**WHAT IS BEING ASKED**:
Using the listing below, work out the number of lines in which "RFID" appears; return only that figure.

**RECORDS PROVIDED**:
Content starts
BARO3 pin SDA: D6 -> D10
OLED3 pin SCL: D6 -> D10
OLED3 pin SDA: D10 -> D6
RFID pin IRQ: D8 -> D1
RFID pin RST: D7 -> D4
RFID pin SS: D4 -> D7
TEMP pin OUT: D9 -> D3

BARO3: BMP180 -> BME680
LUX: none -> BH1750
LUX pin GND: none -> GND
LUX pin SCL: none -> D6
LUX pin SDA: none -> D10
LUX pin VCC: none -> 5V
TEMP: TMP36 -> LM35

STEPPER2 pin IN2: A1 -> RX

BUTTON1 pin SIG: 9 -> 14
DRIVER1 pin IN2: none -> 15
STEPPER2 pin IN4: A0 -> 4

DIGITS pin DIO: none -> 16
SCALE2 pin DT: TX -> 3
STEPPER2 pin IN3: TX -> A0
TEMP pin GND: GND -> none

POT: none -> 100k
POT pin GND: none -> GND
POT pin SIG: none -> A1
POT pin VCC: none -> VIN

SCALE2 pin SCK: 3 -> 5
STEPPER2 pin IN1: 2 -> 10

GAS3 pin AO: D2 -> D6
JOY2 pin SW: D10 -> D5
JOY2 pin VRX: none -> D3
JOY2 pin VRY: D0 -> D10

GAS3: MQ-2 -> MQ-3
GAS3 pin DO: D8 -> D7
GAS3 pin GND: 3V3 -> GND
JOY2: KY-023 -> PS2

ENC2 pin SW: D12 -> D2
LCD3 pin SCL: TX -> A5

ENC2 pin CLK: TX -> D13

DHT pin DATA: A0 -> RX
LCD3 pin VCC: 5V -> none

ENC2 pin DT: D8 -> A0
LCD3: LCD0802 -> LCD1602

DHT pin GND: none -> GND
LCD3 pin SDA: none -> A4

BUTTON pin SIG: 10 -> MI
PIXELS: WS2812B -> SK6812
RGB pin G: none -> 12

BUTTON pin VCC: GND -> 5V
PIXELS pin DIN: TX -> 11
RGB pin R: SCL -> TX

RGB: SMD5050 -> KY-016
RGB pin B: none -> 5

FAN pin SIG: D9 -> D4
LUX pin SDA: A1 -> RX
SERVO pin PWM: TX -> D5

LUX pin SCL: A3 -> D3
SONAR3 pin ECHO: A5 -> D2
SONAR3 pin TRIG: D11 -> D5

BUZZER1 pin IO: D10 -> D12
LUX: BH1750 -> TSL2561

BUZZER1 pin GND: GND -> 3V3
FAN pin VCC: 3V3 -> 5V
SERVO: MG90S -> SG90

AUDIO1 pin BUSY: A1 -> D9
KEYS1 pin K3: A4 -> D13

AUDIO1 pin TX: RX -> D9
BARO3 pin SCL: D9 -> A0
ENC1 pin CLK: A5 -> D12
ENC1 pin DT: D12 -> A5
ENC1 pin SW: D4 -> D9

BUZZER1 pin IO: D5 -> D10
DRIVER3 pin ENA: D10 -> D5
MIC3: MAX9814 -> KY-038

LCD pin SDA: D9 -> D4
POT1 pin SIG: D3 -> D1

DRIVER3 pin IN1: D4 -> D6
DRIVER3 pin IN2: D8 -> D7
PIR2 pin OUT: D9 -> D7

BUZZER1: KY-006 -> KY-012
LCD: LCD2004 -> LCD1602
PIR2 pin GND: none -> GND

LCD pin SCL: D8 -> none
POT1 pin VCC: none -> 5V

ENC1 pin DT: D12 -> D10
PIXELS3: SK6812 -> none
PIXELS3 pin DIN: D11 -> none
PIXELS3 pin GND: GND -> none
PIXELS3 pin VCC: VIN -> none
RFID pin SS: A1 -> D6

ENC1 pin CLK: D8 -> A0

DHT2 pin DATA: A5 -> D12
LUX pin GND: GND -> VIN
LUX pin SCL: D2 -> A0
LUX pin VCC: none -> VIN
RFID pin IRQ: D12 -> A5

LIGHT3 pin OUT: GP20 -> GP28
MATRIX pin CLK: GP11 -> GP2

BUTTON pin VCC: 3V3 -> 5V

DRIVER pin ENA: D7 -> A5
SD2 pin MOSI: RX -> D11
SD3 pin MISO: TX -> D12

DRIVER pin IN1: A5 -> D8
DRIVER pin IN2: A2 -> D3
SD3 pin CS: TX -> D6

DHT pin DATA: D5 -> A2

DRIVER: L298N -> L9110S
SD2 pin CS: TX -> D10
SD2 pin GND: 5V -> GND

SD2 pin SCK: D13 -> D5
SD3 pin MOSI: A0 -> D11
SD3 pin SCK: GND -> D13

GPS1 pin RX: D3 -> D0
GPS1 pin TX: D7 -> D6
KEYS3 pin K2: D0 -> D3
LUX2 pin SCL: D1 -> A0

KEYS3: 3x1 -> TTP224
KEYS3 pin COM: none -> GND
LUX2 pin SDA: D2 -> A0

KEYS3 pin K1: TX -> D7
Content ends
**ANSWER SECTION**:
5